Exercise: For the records below, output word for word the lines from the one with "GAS2 pin GND: GND -> none" up to and including the one with "GAS2 pin DO: D2 -> D10". No pictures.

Available data START

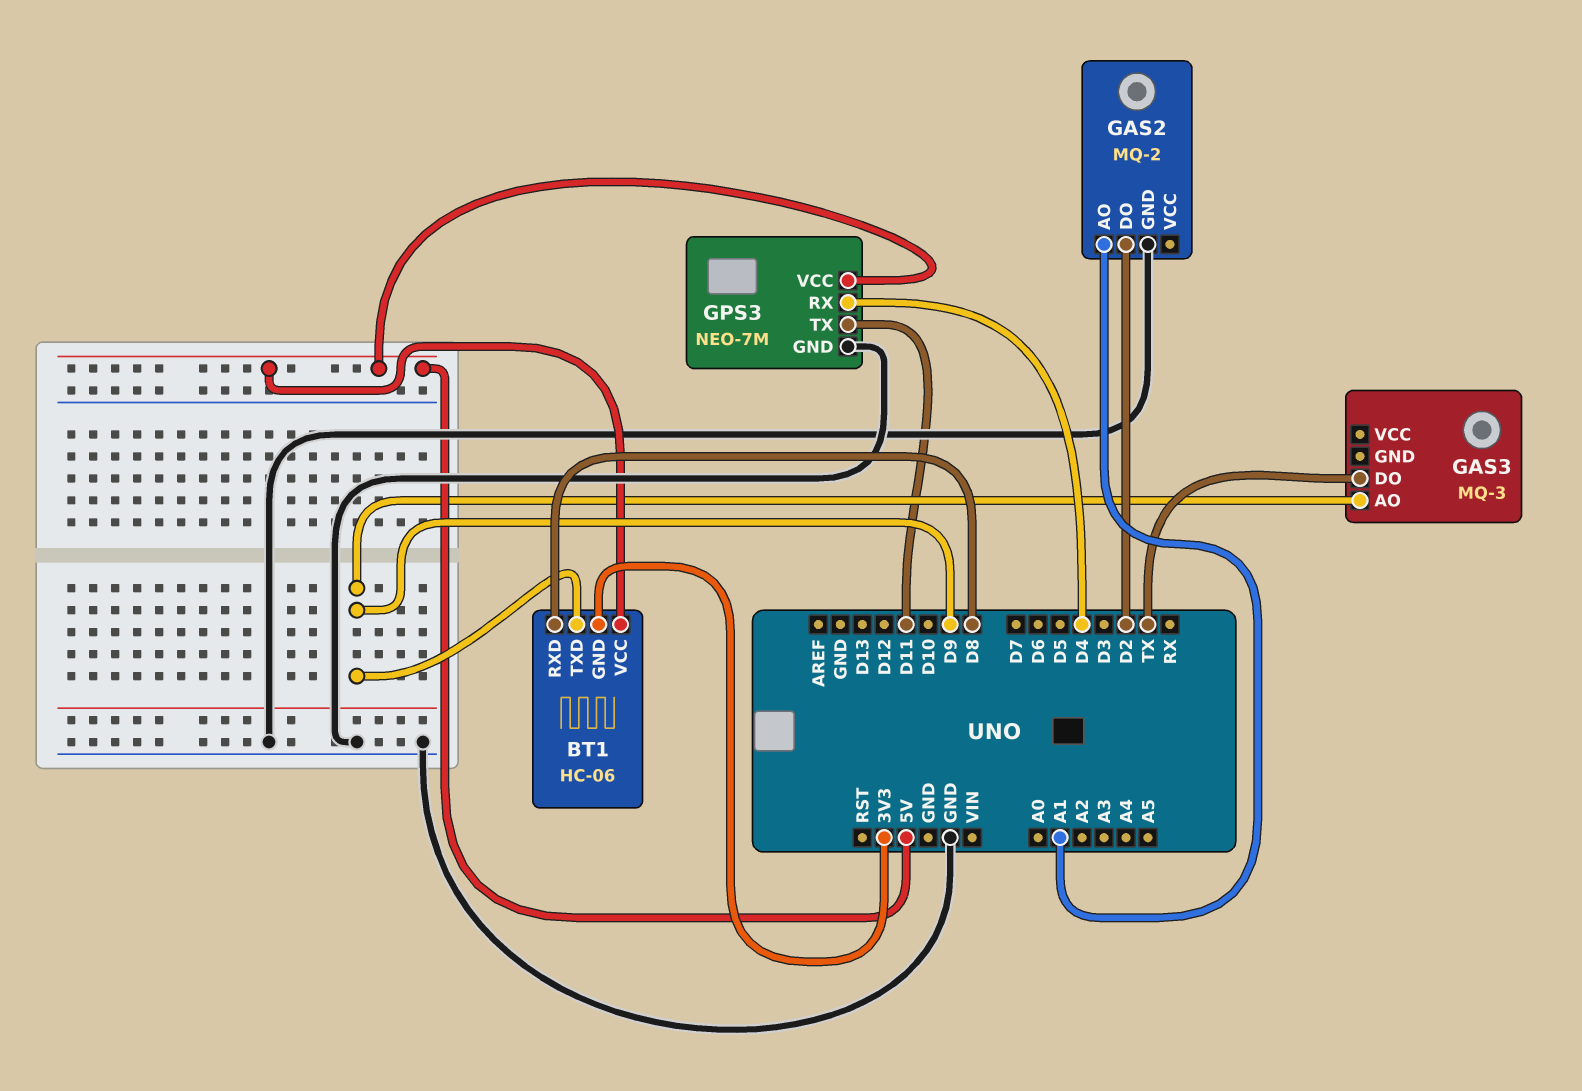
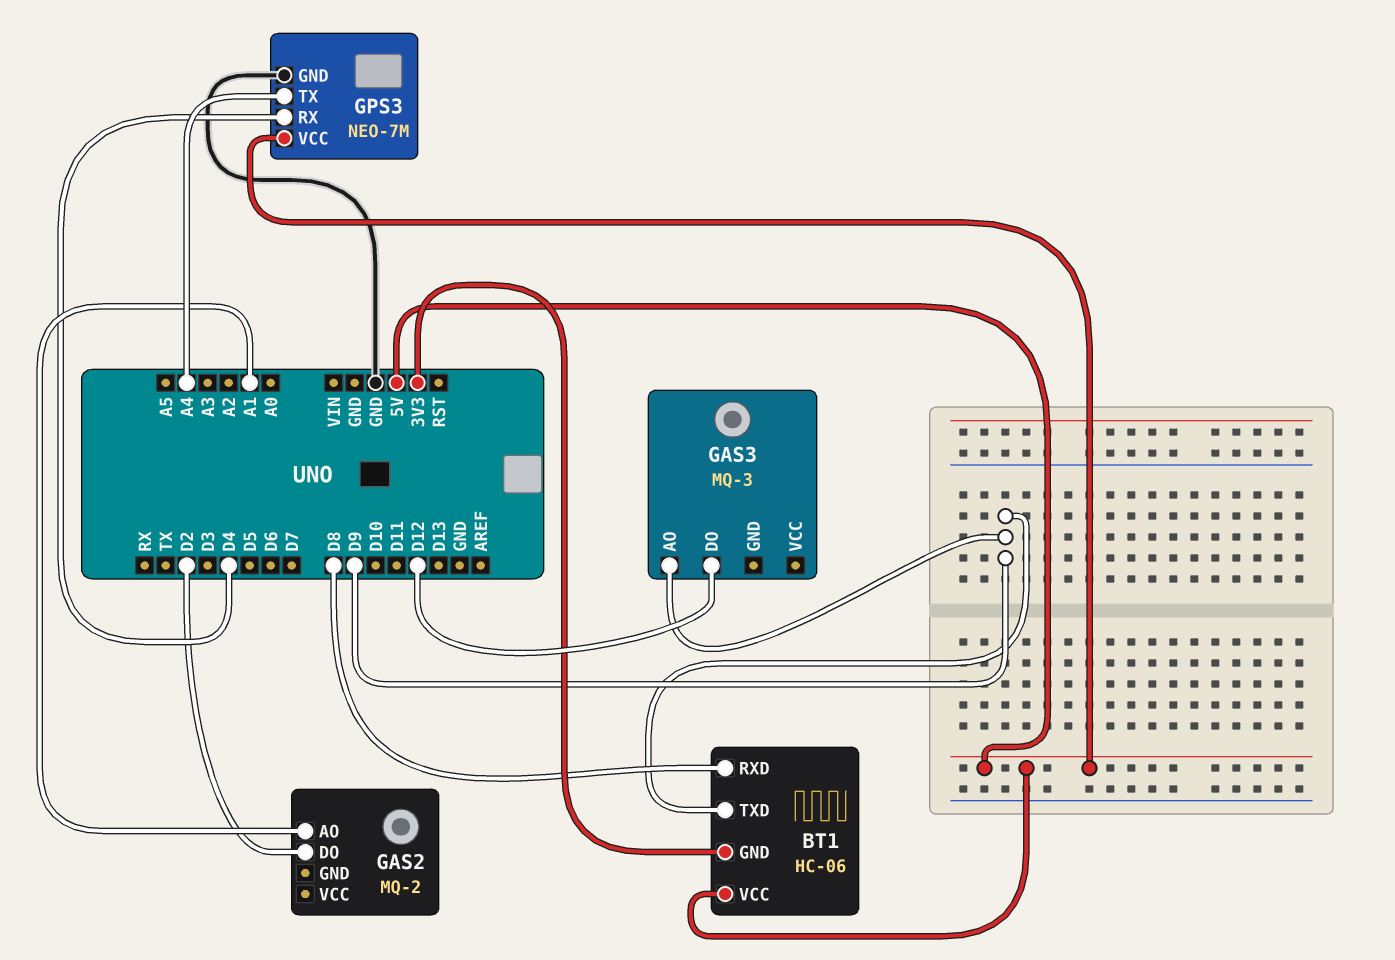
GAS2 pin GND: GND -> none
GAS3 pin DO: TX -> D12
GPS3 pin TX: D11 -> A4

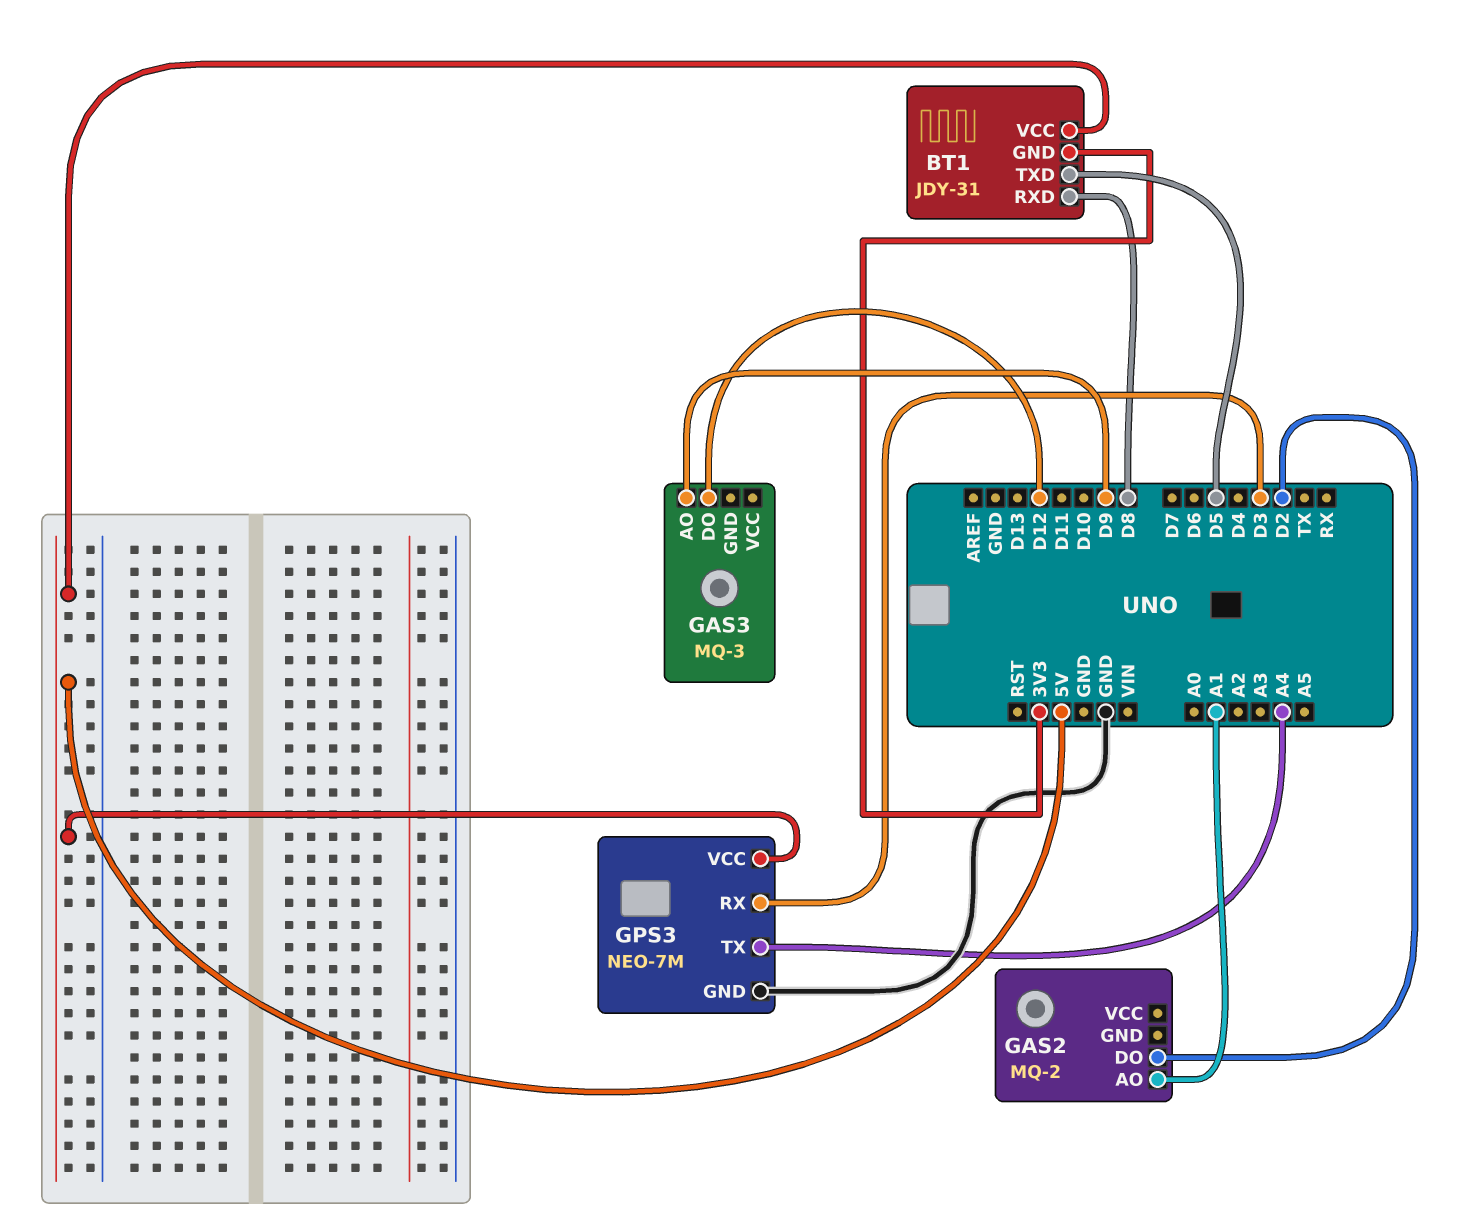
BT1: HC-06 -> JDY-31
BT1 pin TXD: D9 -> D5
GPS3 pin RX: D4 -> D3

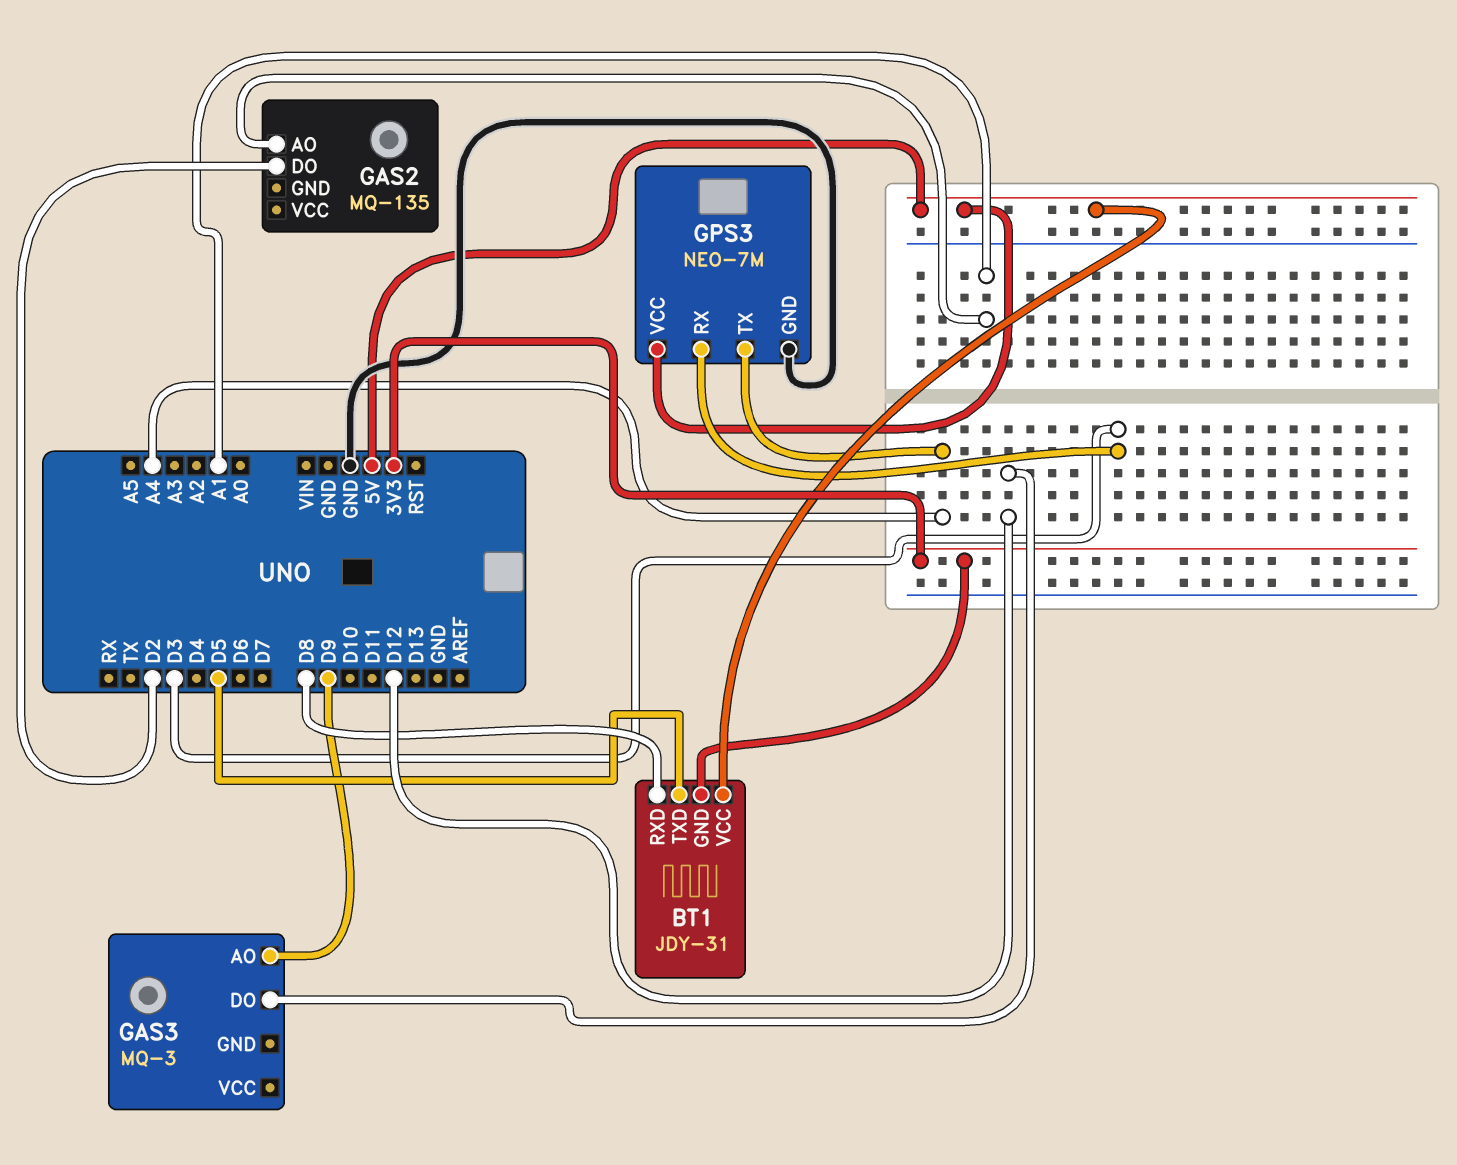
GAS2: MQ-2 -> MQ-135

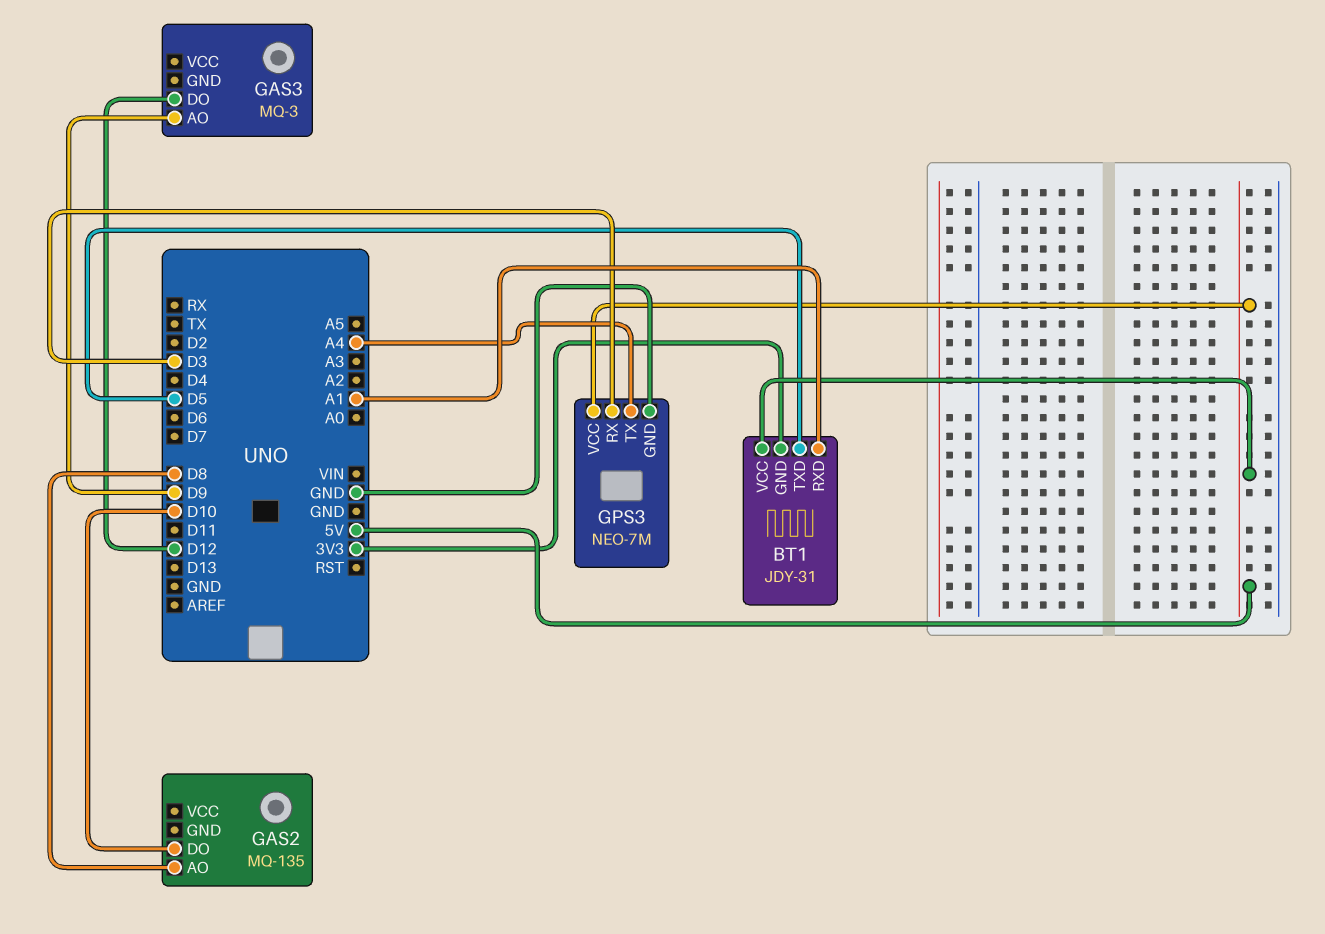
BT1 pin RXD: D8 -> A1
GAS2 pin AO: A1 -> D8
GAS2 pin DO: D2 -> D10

Available data END
Available data START

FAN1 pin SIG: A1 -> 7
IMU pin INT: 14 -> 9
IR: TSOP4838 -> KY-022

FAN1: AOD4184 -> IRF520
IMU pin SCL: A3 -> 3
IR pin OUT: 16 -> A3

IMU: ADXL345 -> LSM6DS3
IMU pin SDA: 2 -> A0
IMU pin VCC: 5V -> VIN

Available data END
Available data START

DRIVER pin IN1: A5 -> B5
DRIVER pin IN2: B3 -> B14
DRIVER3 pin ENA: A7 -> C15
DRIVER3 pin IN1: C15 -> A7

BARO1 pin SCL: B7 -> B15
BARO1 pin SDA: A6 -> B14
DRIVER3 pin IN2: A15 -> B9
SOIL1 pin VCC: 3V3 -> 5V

Available data END

Exercise answer:
GAS2 pin GND: GND -> none
GAS3 pin DO: TX -> D12
GPS3 pin TX: D11 -> A4

BT1: HC-06 -> JDY-31
BT1 pin TXD: D9 -> D5
GPS3 pin RX: D4 -> D3

GAS2: MQ-2 -> MQ-135

BT1 pin RXD: D8 -> A1
GAS2 pin AO: A1 -> D8
GAS2 pin DO: D2 -> D10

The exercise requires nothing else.